> **What is needed**: Within the records below, how many lines hold the string "green"? State that number and nothing else.

> **Data for this task**:
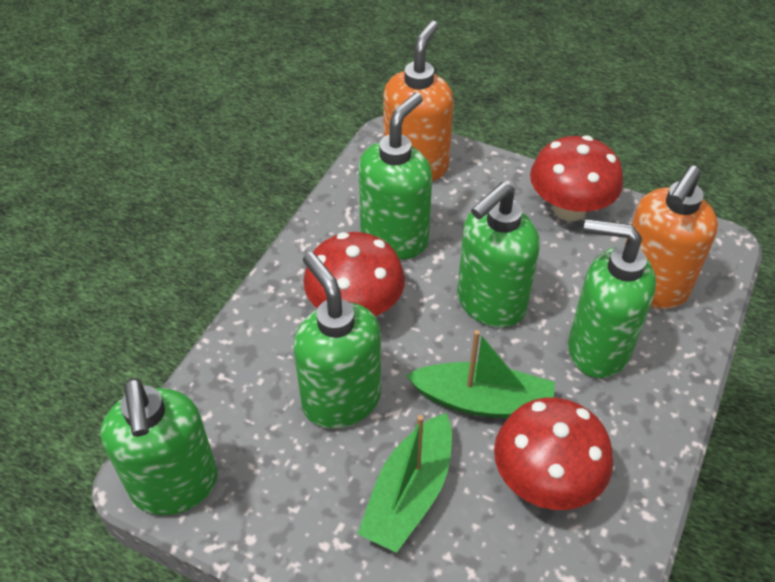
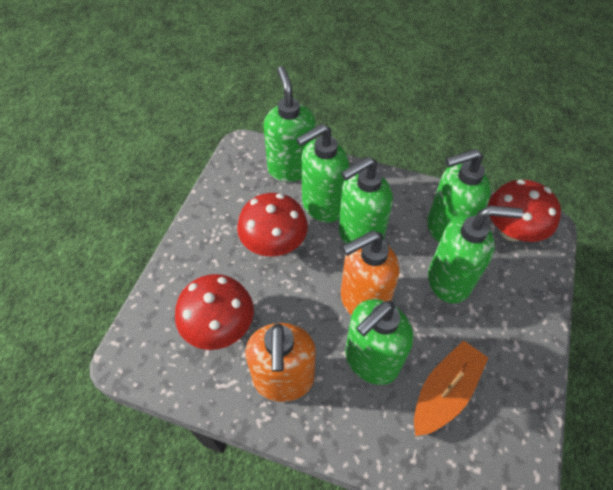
green boat: 2 -> 0
green soap dispenser: 5 -> 6
orange boat: 0 -> 1

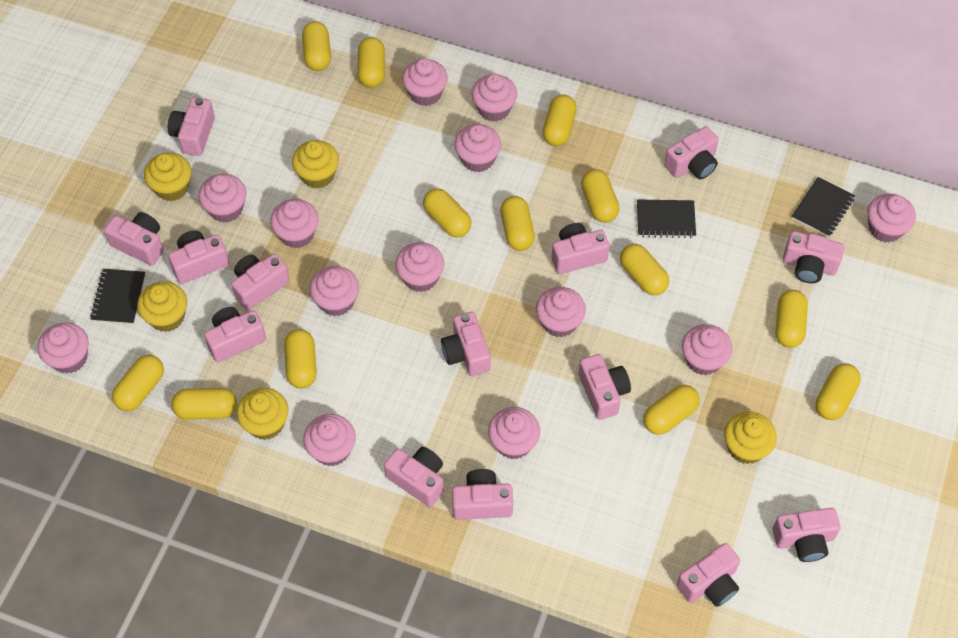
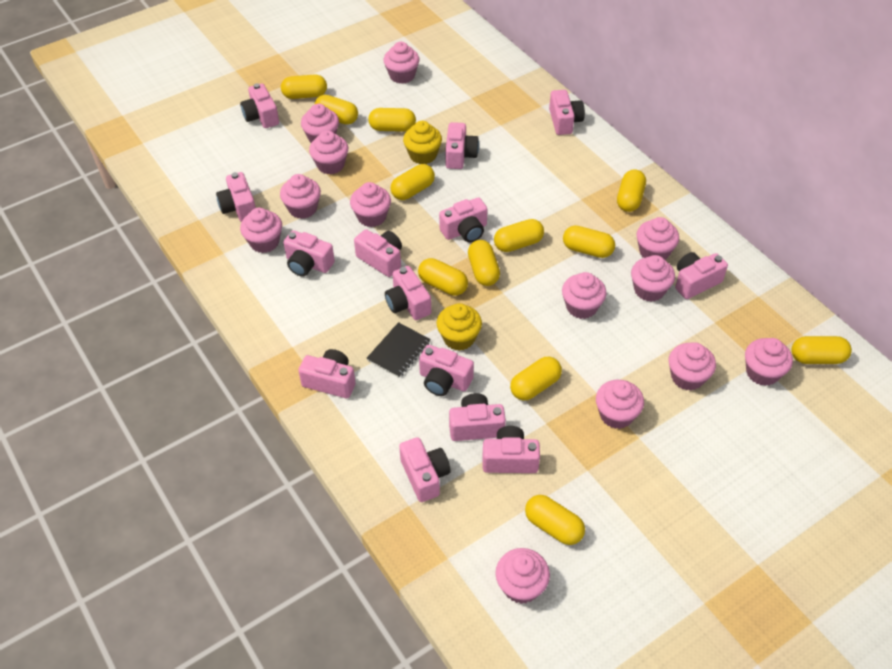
black notebook: 3 -> 1
yellow capsule: 13 -> 12
yellow cupcake: 5 -> 2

> **Task result**: 2